> _Data extracts_:
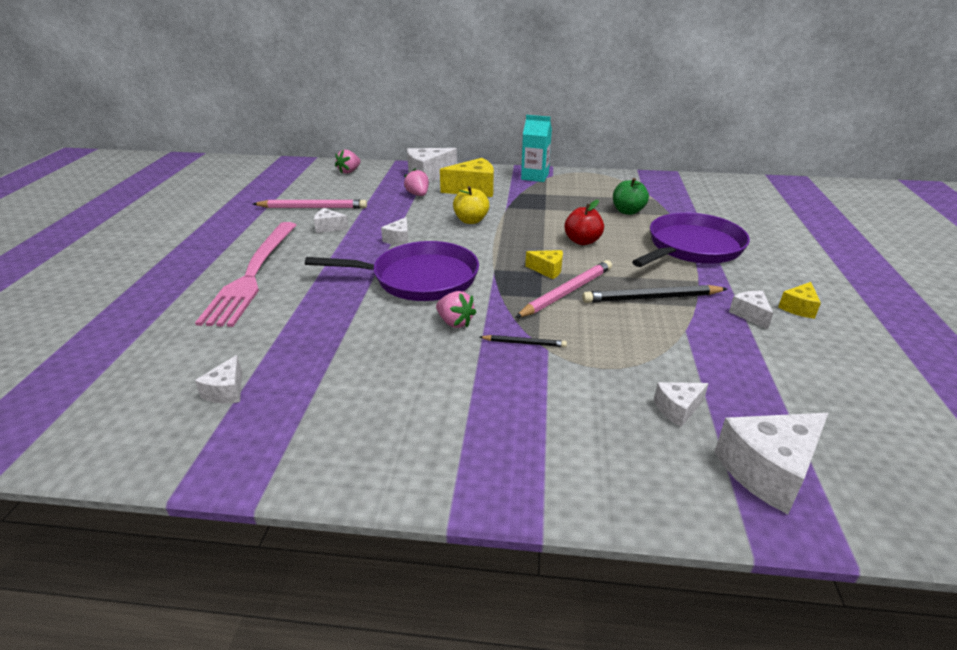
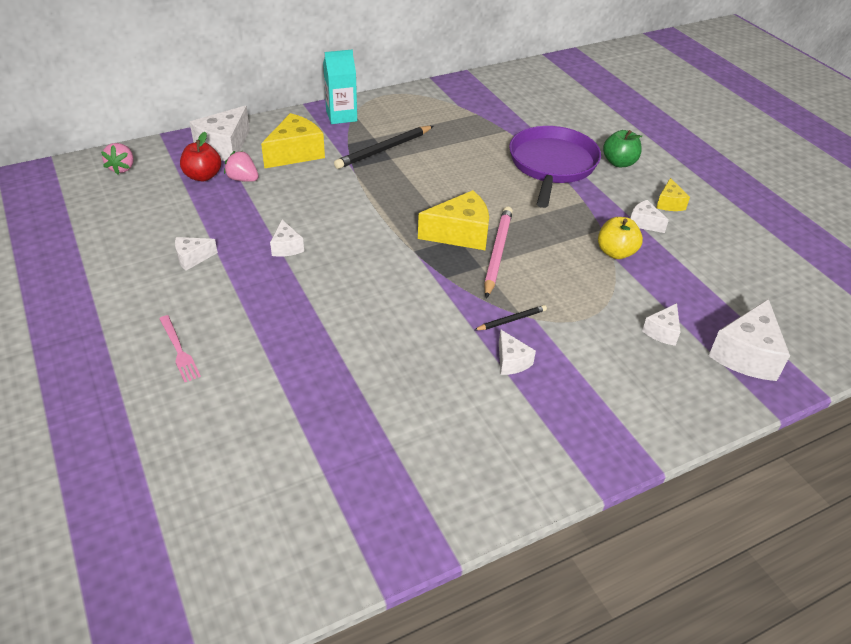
camera: 35 degrees left, 10 degrees up
(226, 391) = (314, 484): white cheese -> white cheese (511, 361)
(253, 274) = (179, 350): pink fork -> pink fork, size x0.40
(313, 208) = (140, 237): pink pencil -> none
(420, 278) = (357, 287): purple pan -> none
(455, 322) = (437, 323): pink strawberry -> none
(471, 220) = (334, 197): yellow apple -> yellow apple (616, 252)
(547, 270) = (460, 234): yellow cheese -> yellow cheese, size x1.85
(582, 241) = (460, 188): red apple -> red apple (203, 176)
(627, 211) = (467, 138): green apple -> green apple (619, 163)
(651, 298) = (565, 233): black pencil -> black pencil (384, 150)

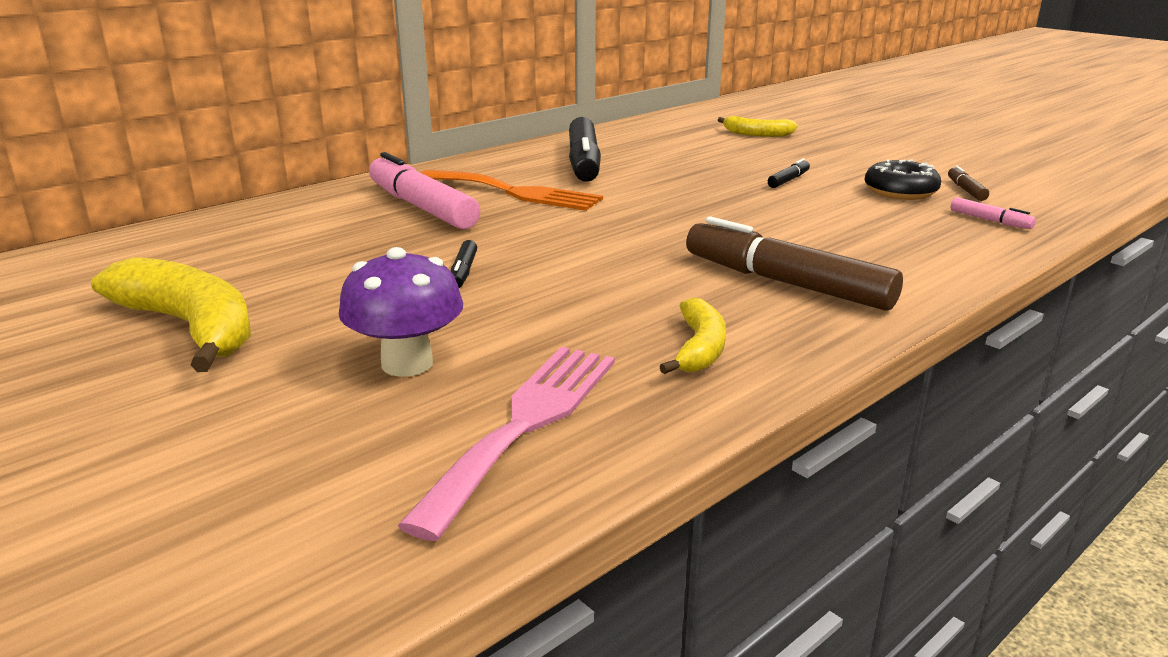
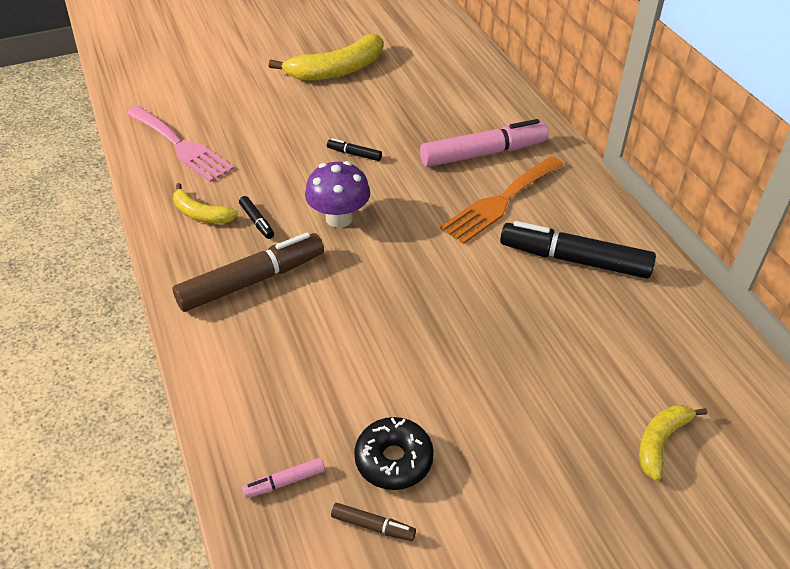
camera: 110 degrees right, 20 degrees up
(407, 364) = (256, 123): purple mushroom -> purple mushroom (339, 218)
(788, 180) = (466, 386): black marker -> black marker (257, 221)

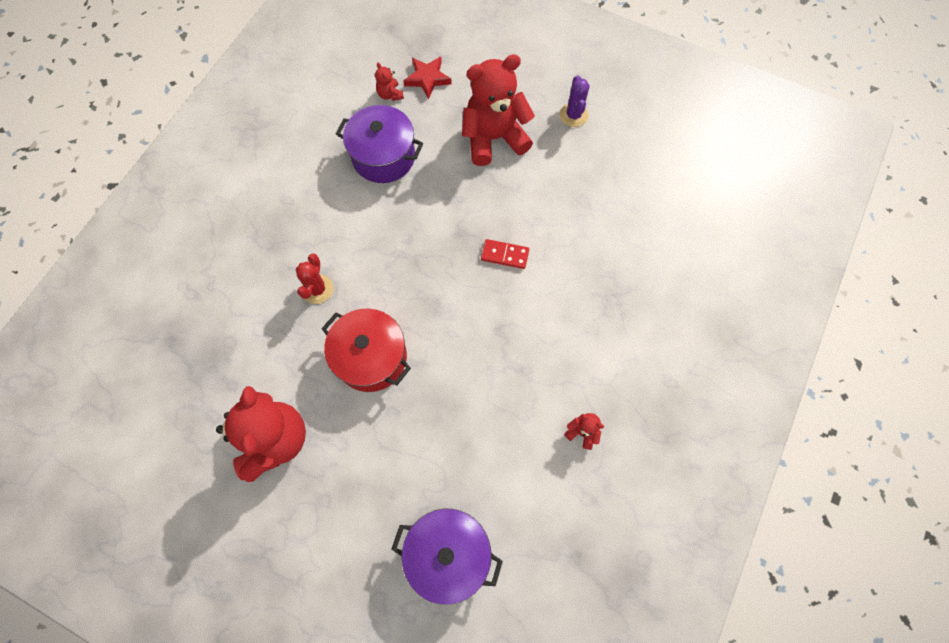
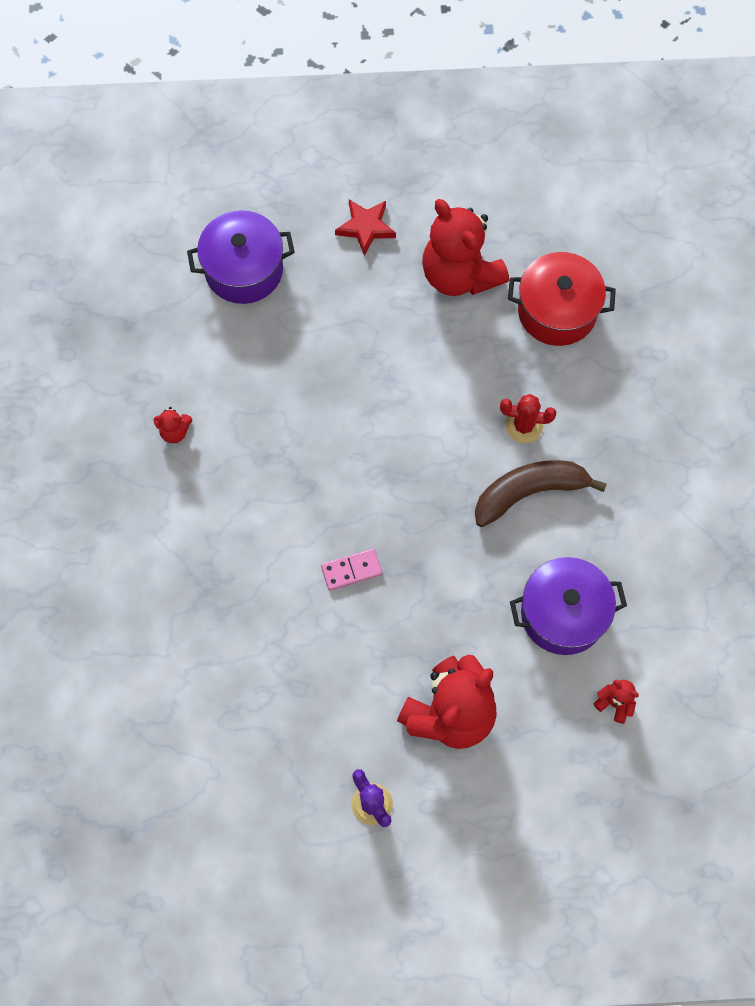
camera: 150 degrees right, 0 degrees up
(317, 289) = (523, 426): red cactus -> red cactus turned 60 degrees counterclockwise
(348, 241) = (529, 492): none -> brown banana
(371, 357) = (422, 390): red pot -> red pot (557, 311)
(427, 79) = (585, 753): red star -> red star (365, 227)
(505, 255) = (351, 570): red domino -> pink domino

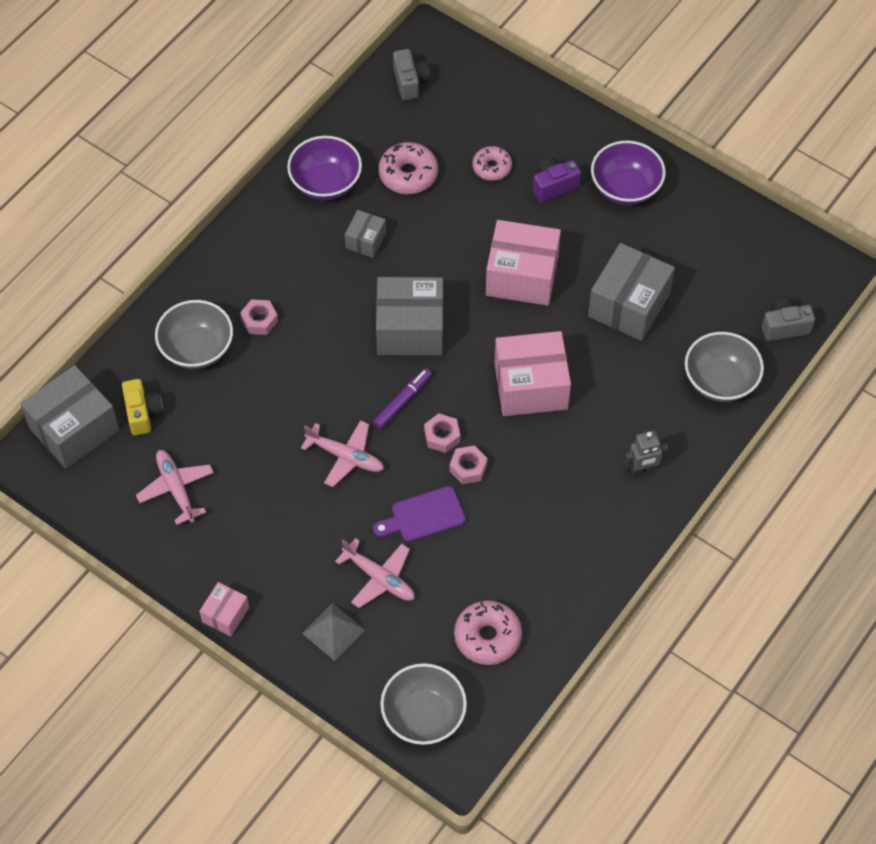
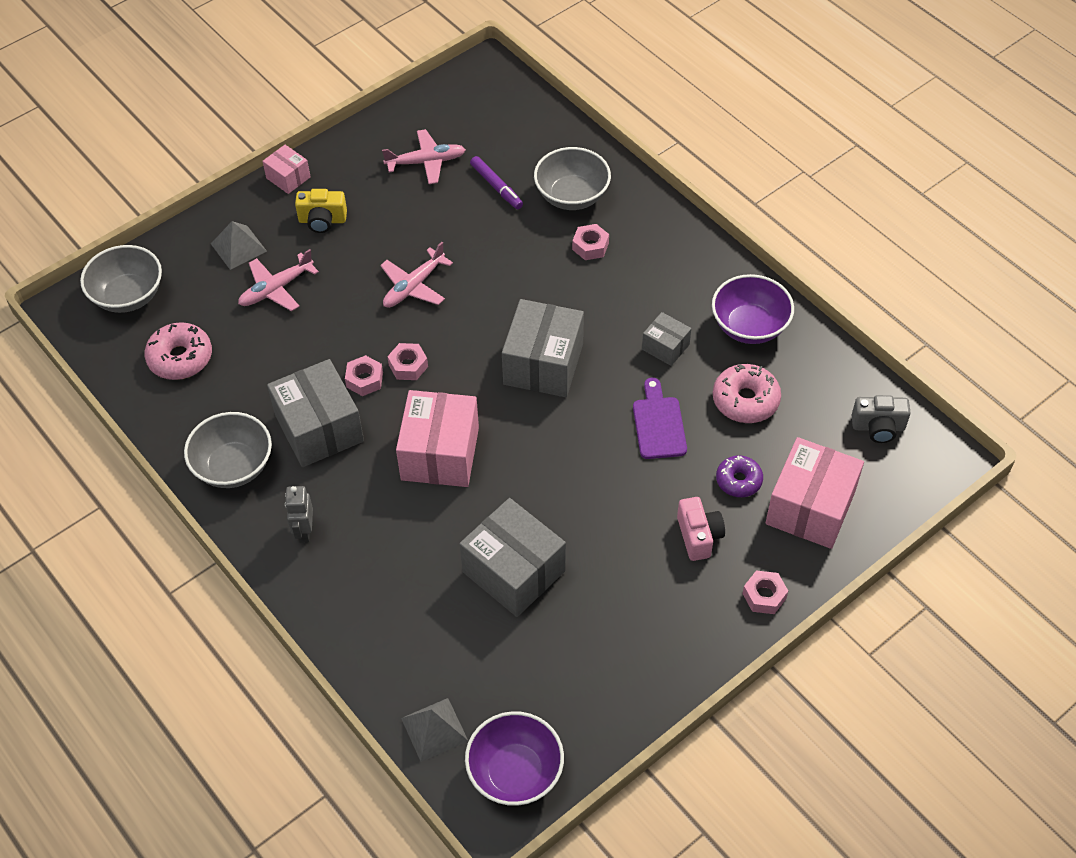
camera: 105 degrees right, 5 degrees down
(74, 429) = (513, 103): grey box -> grey box (319, 428)
(143, 413) = (513, 150): yellow camera -> yellow camera (322, 220)
(402, 401) = (459, 341): purple marker -> purple marker (496, 187)
(423, 516) = (326, 334): purple cutting board -> purple cutting board (658, 424)
(492, 167) = (738, 480): pink donut -> purple donut
(522, 276) = (582, 477): pink box -> pink box (810, 507)
(554, 186) = (699, 536): purple camera -> pink camera
(594, 136) = (764, 596): none -> pink nut
(625, 188) = (679, 610): purple bowl -> purple bowl (515, 772)
(720, 381) = (385, 637): grey bowl -> grey bowl (233, 466)
(784, 326) = (434, 729): grey camera -> grey pyramid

> _What this task involves_: The only output should be the lines from the one containing "(143, 413) = (513, 150): yellow" through the final line of the material above, copied exactly.

> _Answer section_:
(143, 413) = (513, 150): yellow camera -> yellow camera (322, 220)
(402, 401) = (459, 341): purple marker -> purple marker (496, 187)
(423, 516) = (326, 334): purple cutting board -> purple cutting board (658, 424)
(492, 167) = (738, 480): pink donut -> purple donut
(522, 276) = (582, 477): pink box -> pink box (810, 507)
(554, 186) = (699, 536): purple camera -> pink camera
(594, 136) = (764, 596): none -> pink nut
(625, 188) = (679, 610): purple bowl -> purple bowl (515, 772)
(720, 381) = (385, 637): grey bowl -> grey bowl (233, 466)
(784, 326) = (434, 729): grey camera -> grey pyramid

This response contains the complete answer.